* **Supplied material**
[Start of Attachment]
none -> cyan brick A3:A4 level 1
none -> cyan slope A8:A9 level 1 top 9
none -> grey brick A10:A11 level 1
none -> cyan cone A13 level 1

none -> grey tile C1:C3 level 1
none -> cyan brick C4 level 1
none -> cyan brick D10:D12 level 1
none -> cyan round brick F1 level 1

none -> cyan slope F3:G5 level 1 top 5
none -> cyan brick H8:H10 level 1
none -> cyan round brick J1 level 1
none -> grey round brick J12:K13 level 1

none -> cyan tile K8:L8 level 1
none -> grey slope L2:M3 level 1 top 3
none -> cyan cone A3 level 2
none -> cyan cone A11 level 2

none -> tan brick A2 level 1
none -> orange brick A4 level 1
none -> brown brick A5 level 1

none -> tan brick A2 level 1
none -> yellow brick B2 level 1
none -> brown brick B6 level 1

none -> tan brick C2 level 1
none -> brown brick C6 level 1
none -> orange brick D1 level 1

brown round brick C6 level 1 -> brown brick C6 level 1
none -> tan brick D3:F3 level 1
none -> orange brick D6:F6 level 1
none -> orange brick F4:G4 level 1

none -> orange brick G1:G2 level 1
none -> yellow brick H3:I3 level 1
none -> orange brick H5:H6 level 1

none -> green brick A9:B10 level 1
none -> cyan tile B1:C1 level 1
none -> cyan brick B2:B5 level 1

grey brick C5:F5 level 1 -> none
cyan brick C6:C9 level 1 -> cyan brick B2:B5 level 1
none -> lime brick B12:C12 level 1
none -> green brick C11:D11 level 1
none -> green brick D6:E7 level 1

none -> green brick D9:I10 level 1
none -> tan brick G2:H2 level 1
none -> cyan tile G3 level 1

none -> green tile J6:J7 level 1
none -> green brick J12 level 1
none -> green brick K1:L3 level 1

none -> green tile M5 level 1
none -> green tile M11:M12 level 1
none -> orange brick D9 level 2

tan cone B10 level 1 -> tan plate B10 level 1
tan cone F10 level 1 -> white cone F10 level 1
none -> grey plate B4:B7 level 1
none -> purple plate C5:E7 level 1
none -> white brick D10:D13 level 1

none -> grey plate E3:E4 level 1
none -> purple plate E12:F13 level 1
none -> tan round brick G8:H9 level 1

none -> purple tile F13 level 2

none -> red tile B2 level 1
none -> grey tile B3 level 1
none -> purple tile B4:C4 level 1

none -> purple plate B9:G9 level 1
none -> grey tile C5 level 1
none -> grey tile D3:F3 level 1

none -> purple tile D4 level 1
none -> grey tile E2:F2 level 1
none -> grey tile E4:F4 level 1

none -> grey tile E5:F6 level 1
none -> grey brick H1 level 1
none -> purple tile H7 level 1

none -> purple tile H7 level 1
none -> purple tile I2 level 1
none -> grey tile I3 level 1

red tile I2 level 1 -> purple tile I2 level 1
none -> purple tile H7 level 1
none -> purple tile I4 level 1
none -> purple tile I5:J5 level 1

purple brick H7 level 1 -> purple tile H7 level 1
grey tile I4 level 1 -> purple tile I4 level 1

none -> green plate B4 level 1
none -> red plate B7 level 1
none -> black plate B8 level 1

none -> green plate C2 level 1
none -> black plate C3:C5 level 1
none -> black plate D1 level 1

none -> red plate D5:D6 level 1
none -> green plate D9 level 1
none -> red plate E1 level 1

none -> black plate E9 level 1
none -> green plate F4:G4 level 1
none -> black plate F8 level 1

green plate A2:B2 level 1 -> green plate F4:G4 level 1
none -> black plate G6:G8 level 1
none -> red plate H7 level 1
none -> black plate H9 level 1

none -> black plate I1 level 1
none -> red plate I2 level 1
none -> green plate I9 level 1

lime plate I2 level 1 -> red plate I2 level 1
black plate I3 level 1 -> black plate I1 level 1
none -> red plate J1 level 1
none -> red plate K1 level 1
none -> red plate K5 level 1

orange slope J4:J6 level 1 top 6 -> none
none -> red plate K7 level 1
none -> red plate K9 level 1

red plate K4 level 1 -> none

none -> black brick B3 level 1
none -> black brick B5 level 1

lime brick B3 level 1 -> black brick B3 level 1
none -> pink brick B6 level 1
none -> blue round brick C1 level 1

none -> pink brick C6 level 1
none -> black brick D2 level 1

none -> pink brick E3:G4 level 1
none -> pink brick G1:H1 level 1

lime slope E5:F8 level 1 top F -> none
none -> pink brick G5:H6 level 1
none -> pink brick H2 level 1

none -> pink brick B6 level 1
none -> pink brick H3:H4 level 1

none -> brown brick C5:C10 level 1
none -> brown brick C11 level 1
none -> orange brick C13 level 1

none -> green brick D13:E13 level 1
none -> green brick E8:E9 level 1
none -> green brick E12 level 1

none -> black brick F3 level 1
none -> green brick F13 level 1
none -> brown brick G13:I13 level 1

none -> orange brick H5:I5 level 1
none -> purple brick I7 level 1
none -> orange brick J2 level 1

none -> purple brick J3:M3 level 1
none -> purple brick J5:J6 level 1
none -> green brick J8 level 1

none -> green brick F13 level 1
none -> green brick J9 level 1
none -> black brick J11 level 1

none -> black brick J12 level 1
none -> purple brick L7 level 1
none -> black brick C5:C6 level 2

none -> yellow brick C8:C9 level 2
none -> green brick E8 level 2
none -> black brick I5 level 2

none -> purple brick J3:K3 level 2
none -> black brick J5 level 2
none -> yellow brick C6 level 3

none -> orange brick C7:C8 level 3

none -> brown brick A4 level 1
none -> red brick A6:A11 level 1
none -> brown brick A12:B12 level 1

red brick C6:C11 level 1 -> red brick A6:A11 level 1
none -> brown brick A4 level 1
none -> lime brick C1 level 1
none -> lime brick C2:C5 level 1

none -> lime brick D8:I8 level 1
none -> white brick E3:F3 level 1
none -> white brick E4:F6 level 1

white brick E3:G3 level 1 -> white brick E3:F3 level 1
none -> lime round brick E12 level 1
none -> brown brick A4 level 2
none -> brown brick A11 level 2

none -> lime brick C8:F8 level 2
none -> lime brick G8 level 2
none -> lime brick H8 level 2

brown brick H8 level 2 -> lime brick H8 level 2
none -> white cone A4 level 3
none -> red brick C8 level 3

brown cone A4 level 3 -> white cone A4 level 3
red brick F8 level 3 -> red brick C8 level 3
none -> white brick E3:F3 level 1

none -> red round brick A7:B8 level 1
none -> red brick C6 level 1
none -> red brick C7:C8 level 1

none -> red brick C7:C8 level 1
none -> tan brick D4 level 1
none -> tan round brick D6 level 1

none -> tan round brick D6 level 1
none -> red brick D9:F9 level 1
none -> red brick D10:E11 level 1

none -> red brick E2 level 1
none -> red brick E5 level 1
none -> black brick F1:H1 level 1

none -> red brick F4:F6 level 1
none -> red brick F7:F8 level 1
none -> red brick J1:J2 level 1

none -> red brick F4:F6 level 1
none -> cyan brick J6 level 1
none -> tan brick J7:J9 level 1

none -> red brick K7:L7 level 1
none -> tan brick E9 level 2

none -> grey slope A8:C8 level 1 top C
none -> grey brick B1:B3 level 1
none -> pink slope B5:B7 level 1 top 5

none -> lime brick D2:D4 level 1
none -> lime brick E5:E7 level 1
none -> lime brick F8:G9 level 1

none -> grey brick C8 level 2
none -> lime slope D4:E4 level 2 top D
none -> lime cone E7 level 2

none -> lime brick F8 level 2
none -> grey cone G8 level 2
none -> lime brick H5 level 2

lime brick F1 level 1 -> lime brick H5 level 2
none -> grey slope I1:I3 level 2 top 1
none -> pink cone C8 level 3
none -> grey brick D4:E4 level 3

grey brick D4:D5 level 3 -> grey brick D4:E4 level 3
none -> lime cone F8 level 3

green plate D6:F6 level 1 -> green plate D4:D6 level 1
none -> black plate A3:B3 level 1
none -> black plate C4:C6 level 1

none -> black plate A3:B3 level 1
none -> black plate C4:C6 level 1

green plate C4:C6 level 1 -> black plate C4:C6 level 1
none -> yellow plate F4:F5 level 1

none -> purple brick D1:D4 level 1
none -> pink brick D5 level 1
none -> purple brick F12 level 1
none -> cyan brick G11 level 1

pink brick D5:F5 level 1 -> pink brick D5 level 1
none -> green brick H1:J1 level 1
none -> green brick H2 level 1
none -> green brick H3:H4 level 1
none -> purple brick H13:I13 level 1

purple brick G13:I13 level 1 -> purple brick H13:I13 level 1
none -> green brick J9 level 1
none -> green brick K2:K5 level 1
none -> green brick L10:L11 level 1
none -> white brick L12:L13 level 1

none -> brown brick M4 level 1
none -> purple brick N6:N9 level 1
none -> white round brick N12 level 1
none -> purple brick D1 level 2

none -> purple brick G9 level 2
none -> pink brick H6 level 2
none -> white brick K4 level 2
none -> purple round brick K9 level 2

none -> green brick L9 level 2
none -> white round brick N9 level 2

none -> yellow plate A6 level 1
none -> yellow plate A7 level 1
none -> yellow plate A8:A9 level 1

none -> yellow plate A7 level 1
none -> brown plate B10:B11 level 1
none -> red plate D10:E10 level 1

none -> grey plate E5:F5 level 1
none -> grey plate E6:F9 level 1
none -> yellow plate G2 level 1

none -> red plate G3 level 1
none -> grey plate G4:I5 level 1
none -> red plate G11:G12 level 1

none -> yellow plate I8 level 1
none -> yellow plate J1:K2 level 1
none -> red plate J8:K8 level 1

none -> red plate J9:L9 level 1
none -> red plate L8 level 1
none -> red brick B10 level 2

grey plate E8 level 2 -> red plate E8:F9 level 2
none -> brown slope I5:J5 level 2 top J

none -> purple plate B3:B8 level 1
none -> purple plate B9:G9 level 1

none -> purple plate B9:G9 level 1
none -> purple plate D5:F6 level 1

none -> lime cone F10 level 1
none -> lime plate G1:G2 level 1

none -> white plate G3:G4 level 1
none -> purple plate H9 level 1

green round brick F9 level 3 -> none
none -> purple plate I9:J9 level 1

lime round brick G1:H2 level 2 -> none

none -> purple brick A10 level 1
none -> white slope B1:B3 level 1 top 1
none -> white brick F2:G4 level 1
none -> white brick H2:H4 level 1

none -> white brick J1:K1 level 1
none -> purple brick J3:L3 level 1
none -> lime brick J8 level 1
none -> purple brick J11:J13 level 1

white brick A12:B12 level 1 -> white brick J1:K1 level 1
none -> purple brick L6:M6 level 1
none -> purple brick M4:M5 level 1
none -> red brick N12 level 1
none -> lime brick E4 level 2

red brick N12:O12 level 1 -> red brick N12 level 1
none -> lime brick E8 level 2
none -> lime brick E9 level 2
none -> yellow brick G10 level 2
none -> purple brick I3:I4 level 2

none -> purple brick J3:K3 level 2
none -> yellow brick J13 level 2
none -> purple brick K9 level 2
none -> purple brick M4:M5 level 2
[End of Attachment]
* **Exercise directions**
From the line containing "none -> cyan brick C4 level 1" down to the line containing "none -> brown brick C6 level 1" in the material above, reproduce every line exactly, including the two end lines.

* **Task response**
none -> cyan brick C4 level 1
none -> cyan brick D10:D12 level 1
none -> cyan round brick F1 level 1

none -> cyan slope F3:G5 level 1 top 5
none -> cyan brick H8:H10 level 1
none -> cyan round brick J1 level 1
none -> grey round brick J12:K13 level 1

none -> cyan tile K8:L8 level 1
none -> grey slope L2:M3 level 1 top 3
none -> cyan cone A3 level 2
none -> cyan cone A11 level 2

none -> tan brick A2 level 1
none -> orange brick A4 level 1
none -> brown brick A5 level 1

none -> tan brick A2 level 1
none -> yellow brick B2 level 1
none -> brown brick B6 level 1

none -> tan brick C2 level 1
none -> brown brick C6 level 1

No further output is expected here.